> _Data for processing_
----------------------------------------

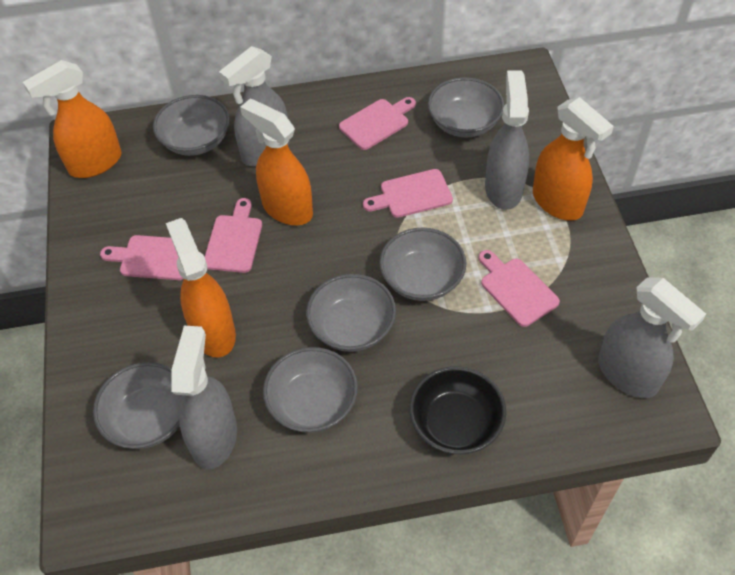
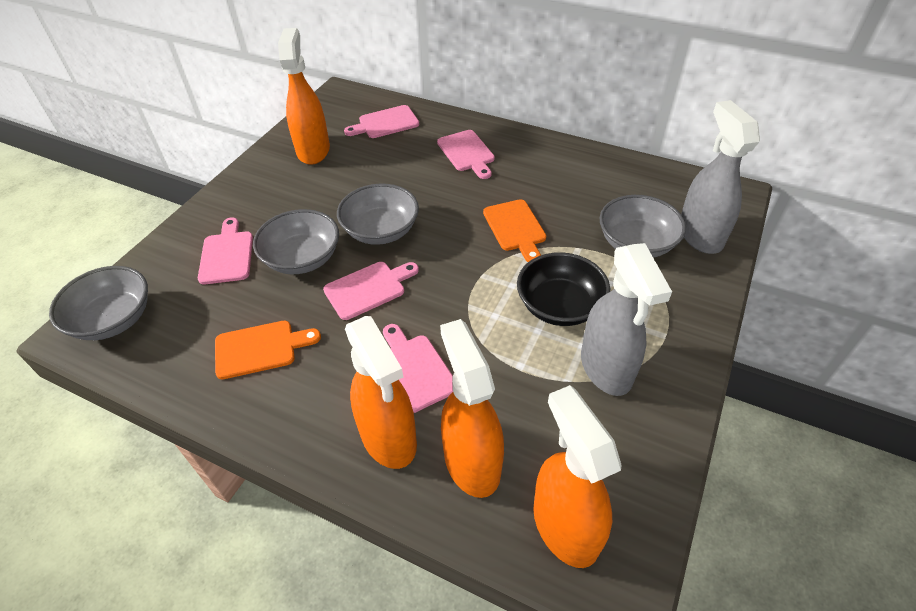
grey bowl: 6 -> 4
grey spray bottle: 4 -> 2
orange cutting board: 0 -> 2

----------------------------------------

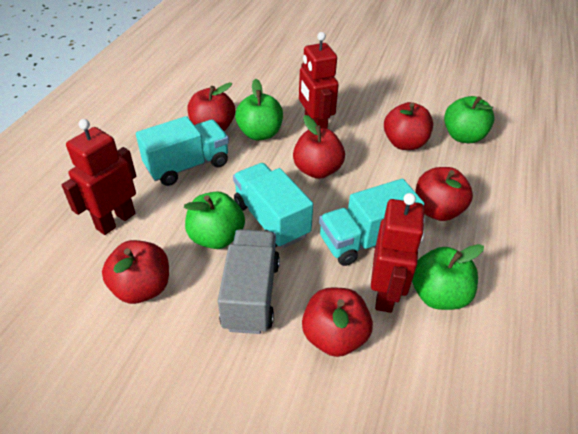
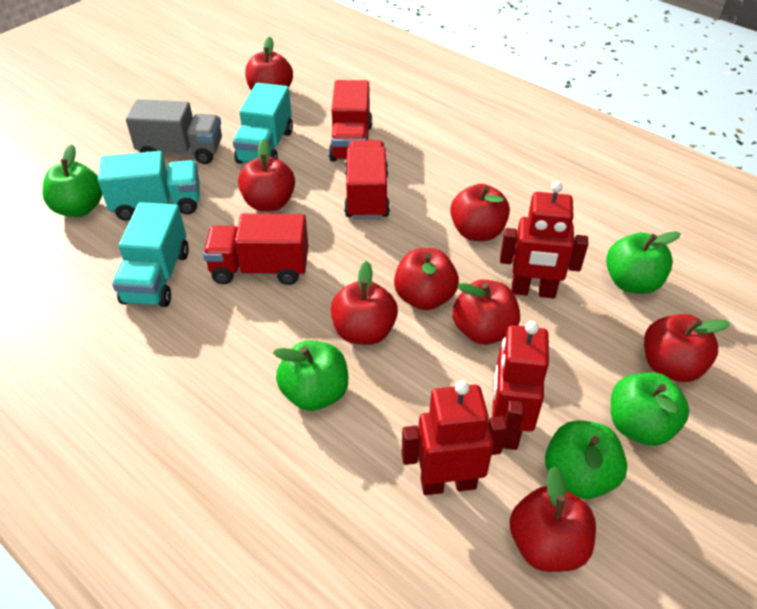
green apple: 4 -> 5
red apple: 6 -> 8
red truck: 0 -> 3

----------------------------------------

> _Task to complete_
The range runs from the line with "grey bowl: 6 -> 4" up to and including the line with "orange cutting board: 0 -> 2" in the listing above; please write out exactly those lines and nothing more.

> _Answer to the problem_
grey bowl: 6 -> 4
grey spray bottle: 4 -> 2
orange cutting board: 0 -> 2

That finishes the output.